• Exercise directions
Some entries follow. Reproduce exactly the lines starting at the one with "green square: (316, 806) -> (351, 934), moved" and stopping after the one with "gray arrow: (454, 1164)".

• Material to process
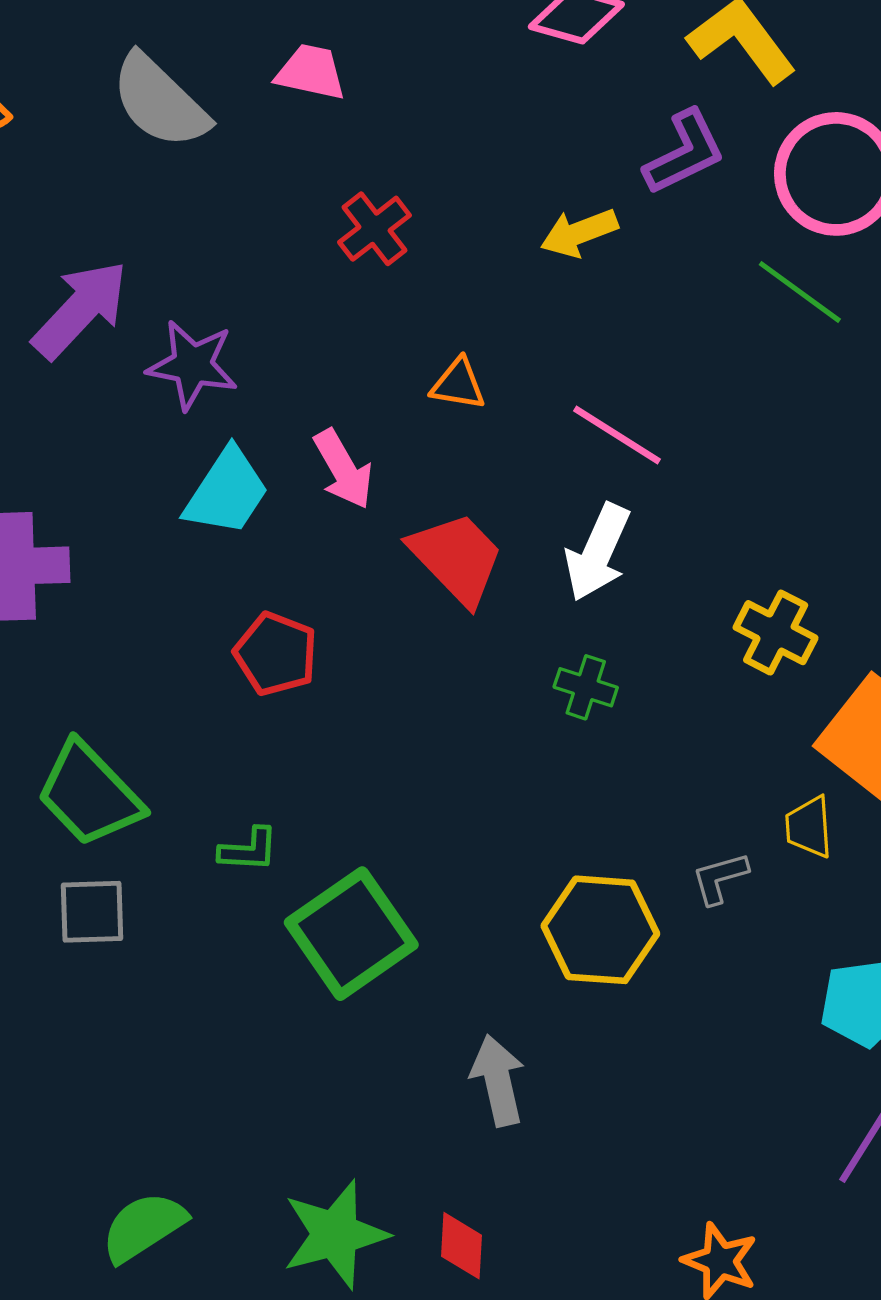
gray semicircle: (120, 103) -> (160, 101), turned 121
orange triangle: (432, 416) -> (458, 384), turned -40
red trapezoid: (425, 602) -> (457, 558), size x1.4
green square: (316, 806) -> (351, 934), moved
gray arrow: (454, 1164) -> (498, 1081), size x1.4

--

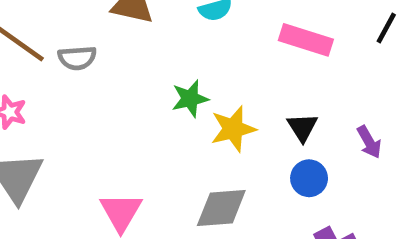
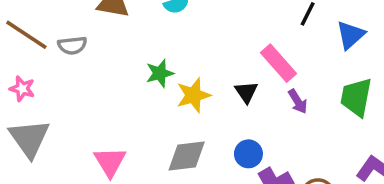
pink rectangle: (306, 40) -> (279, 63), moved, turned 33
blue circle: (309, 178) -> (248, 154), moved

• Exercise result
green square: (316, 806) -> (351, 934), moved
gray arrow: (454, 1164) -> (498, 1081), size x1.4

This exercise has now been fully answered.